(Records provided)

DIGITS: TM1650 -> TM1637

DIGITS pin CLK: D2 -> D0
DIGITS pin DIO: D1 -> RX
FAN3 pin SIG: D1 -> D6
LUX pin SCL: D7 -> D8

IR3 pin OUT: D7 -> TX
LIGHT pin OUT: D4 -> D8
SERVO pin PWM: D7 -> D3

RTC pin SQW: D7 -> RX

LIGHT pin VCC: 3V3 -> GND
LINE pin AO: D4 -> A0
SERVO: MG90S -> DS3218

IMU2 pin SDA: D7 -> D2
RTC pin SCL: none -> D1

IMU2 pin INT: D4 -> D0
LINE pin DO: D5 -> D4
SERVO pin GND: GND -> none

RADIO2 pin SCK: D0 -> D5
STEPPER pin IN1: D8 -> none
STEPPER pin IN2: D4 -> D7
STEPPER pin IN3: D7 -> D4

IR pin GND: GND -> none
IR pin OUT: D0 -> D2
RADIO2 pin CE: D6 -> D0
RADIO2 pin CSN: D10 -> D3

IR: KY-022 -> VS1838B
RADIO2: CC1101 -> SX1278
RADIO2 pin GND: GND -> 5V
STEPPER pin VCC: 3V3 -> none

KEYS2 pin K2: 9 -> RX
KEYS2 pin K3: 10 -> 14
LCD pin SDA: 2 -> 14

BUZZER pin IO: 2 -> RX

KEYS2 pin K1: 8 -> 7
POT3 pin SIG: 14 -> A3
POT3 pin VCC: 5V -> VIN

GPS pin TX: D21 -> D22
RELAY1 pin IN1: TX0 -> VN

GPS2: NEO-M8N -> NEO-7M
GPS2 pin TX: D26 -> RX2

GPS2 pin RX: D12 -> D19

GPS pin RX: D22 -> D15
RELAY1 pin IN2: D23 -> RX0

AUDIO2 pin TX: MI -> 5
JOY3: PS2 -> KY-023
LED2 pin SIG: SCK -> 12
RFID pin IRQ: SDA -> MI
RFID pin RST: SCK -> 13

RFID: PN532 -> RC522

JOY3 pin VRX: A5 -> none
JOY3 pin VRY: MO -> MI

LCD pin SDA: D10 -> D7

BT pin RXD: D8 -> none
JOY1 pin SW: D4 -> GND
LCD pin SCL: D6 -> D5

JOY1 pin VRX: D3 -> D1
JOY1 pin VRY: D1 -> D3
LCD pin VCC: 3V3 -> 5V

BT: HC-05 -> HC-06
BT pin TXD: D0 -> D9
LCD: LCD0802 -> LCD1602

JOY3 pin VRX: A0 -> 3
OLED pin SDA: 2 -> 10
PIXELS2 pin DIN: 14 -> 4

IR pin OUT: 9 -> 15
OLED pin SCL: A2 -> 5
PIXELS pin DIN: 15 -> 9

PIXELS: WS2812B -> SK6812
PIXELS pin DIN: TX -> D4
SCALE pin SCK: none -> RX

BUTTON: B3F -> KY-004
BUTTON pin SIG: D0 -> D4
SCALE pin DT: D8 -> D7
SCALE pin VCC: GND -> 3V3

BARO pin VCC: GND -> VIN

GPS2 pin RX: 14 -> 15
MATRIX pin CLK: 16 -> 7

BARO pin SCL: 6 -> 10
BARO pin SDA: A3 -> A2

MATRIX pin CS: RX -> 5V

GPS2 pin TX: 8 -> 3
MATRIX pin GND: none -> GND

(End Records provided)

> _Task_: Retype exactly the lines from the first line of the records above through the line containing "GPS pin TX: D21 -> D22", both included, and nothing else.

> _Response_:
DIGITS: TM1650 -> TM1637

DIGITS pin CLK: D2 -> D0
DIGITS pin DIO: D1 -> RX
FAN3 pin SIG: D1 -> D6
LUX pin SCL: D7 -> D8

IR3 pin OUT: D7 -> TX
LIGHT pin OUT: D4 -> D8
SERVO pin PWM: D7 -> D3

RTC pin SQW: D7 -> RX

LIGHT pin VCC: 3V3 -> GND
LINE pin AO: D4 -> A0
SERVO: MG90S -> DS3218

IMU2 pin SDA: D7 -> D2
RTC pin SCL: none -> D1

IMU2 pin INT: D4 -> D0
LINE pin DO: D5 -> D4
SERVO pin GND: GND -> none

RADIO2 pin SCK: D0 -> D5
STEPPER pin IN1: D8 -> none
STEPPER pin IN2: D4 -> D7
STEPPER pin IN3: D7 -> D4

IR pin GND: GND -> none
IR pin OUT: D0 -> D2
RADIO2 pin CE: D6 -> D0
RADIO2 pin CSN: D10 -> D3

IR: KY-022 -> VS1838B
RADIO2: CC1101 -> SX1278
RADIO2 pin GND: GND -> 5V
STEPPER pin VCC: 3V3 -> none

KEYS2 pin K2: 9 -> RX
KEYS2 pin K3: 10 -> 14
LCD pin SDA: 2 -> 14

BUZZER pin IO: 2 -> RX

KEYS2 pin K1: 8 -> 7
POT3 pin SIG: 14 -> A3
POT3 pin VCC: 5V -> VIN

GPS pin TX: D21 -> D22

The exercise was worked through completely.